Exercise directions -> What needs transcribing is the line with "gray trapezoid: moved" and every line after it to the end of the records, exactly and alone, with no pictures.

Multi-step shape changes
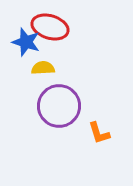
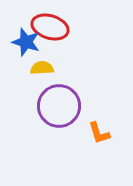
yellow semicircle: moved 1 px left
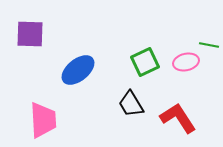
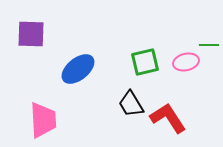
purple square: moved 1 px right
green line: rotated 12 degrees counterclockwise
green square: rotated 12 degrees clockwise
blue ellipse: moved 1 px up
red L-shape: moved 10 px left
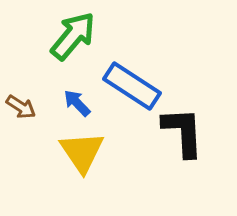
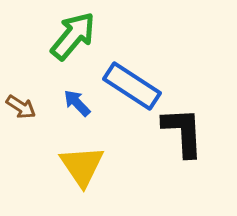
yellow triangle: moved 14 px down
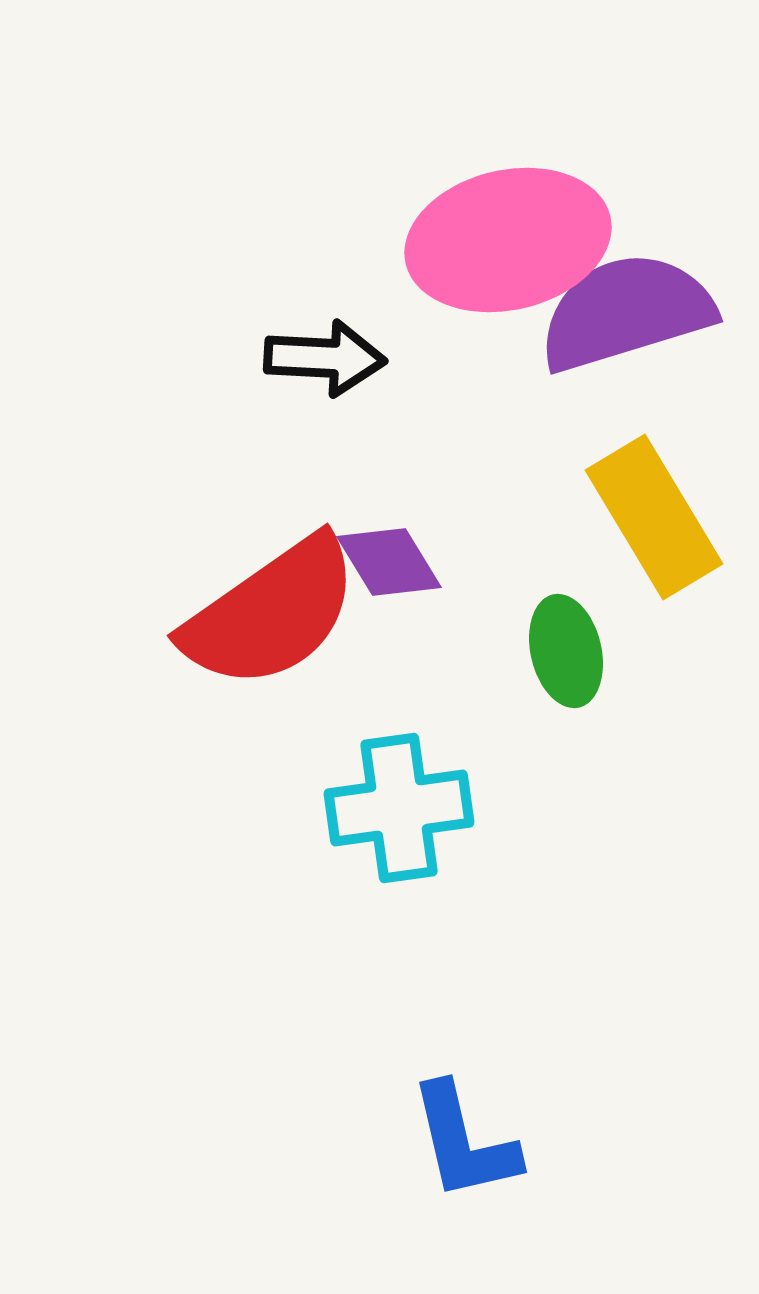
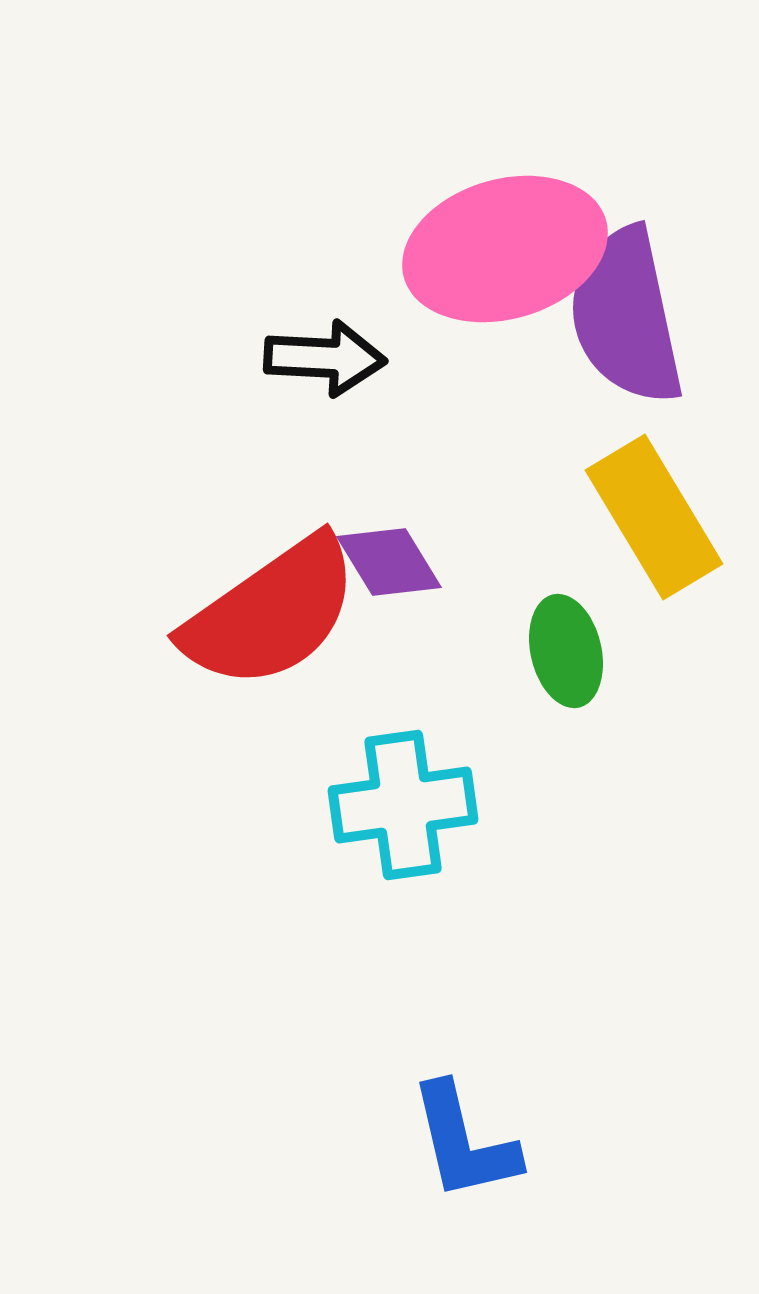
pink ellipse: moved 3 px left, 9 px down; rotated 3 degrees counterclockwise
purple semicircle: moved 4 px down; rotated 85 degrees counterclockwise
cyan cross: moved 4 px right, 3 px up
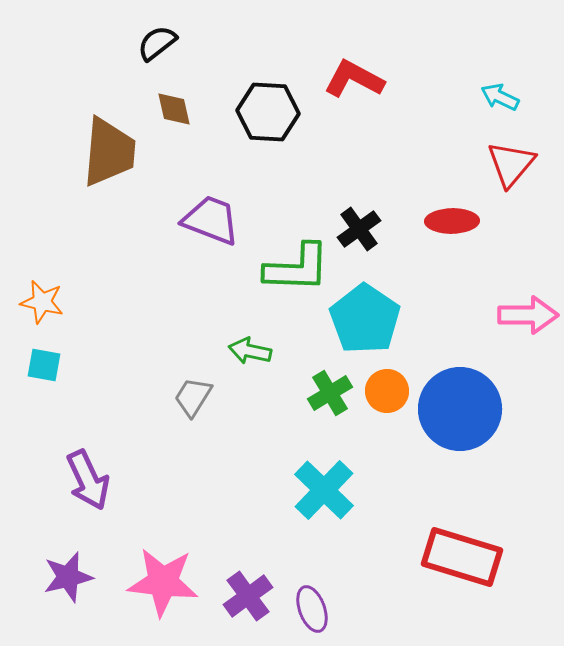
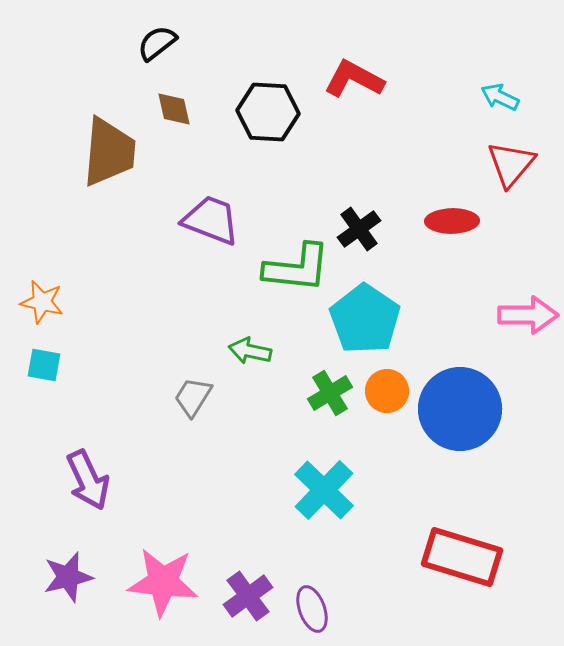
green L-shape: rotated 4 degrees clockwise
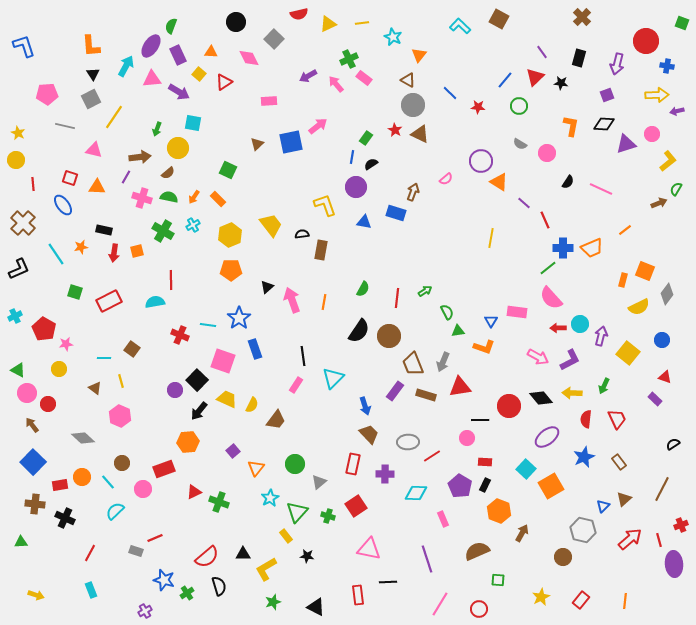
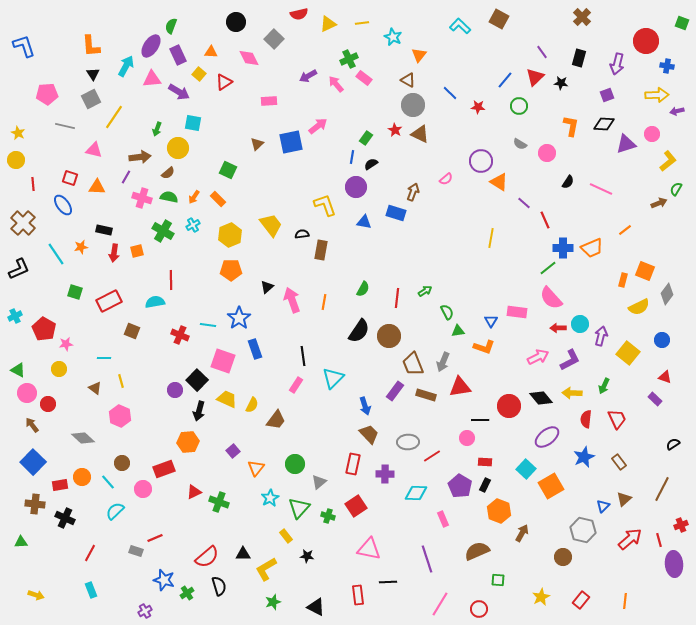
brown square at (132, 349): moved 18 px up; rotated 14 degrees counterclockwise
pink arrow at (538, 357): rotated 55 degrees counterclockwise
black arrow at (199, 411): rotated 24 degrees counterclockwise
green triangle at (297, 512): moved 2 px right, 4 px up
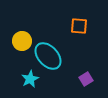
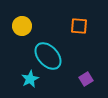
yellow circle: moved 15 px up
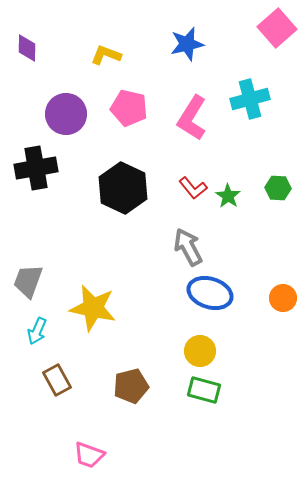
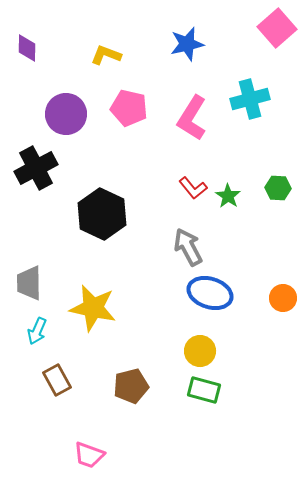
black cross: rotated 18 degrees counterclockwise
black hexagon: moved 21 px left, 26 px down
gray trapezoid: moved 1 px right, 2 px down; rotated 21 degrees counterclockwise
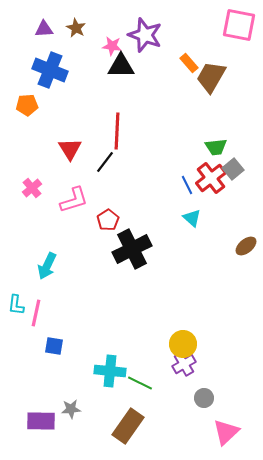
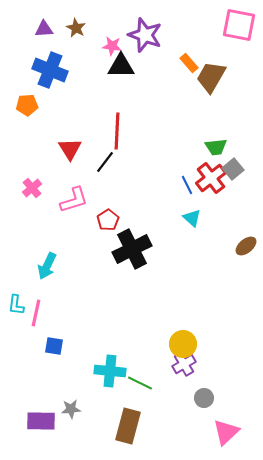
brown rectangle: rotated 20 degrees counterclockwise
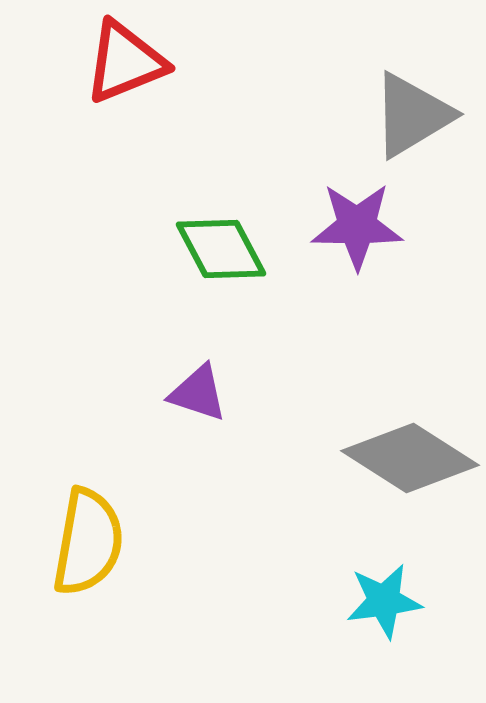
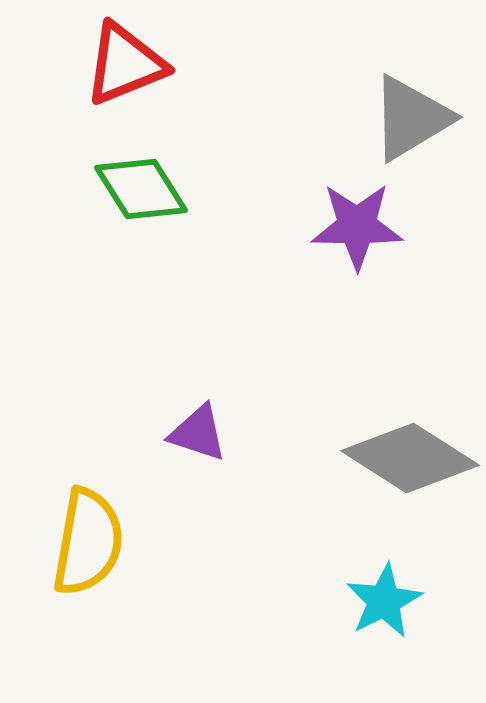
red triangle: moved 2 px down
gray triangle: moved 1 px left, 3 px down
green diamond: moved 80 px left, 60 px up; rotated 4 degrees counterclockwise
purple triangle: moved 40 px down
cyan star: rotated 20 degrees counterclockwise
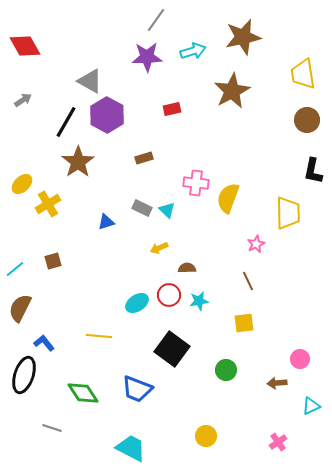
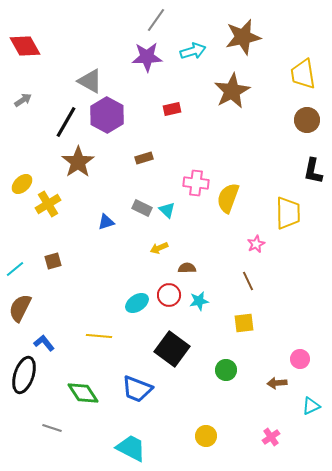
pink cross at (278, 442): moved 7 px left, 5 px up
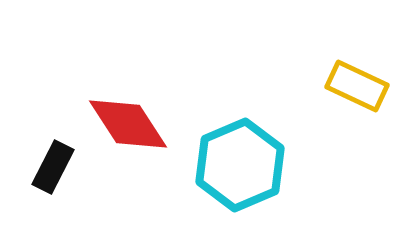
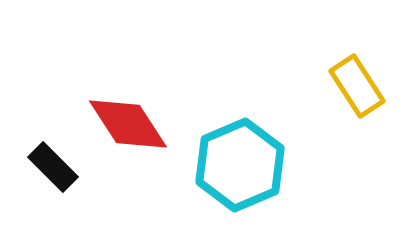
yellow rectangle: rotated 32 degrees clockwise
black rectangle: rotated 72 degrees counterclockwise
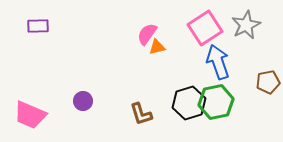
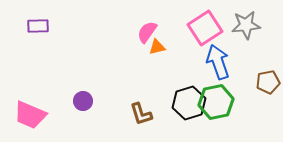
gray star: rotated 20 degrees clockwise
pink semicircle: moved 2 px up
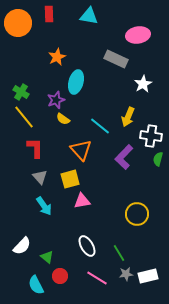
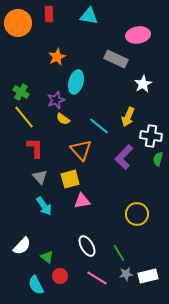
cyan line: moved 1 px left
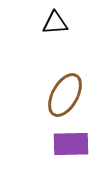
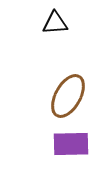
brown ellipse: moved 3 px right, 1 px down
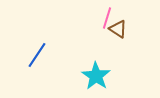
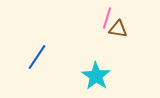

Written response ->
gray trapezoid: moved 1 px right, 2 px down; rotated 21 degrees counterclockwise
brown rectangle: rotated 20 degrees counterclockwise
red triangle: moved 2 px down
gray triangle: moved 1 px left, 3 px down
green diamond: moved 80 px left, 60 px up; rotated 4 degrees counterclockwise
purple triangle: moved 40 px down
cyan star: rotated 20 degrees counterclockwise
pink cross at (278, 442): moved 7 px left, 5 px up
yellow rectangle: rotated 32 degrees clockwise
black rectangle: rotated 72 degrees counterclockwise
gray star: rotated 20 degrees clockwise
pink semicircle: moved 2 px up
cyan line: moved 1 px left
brown ellipse: moved 3 px right, 1 px down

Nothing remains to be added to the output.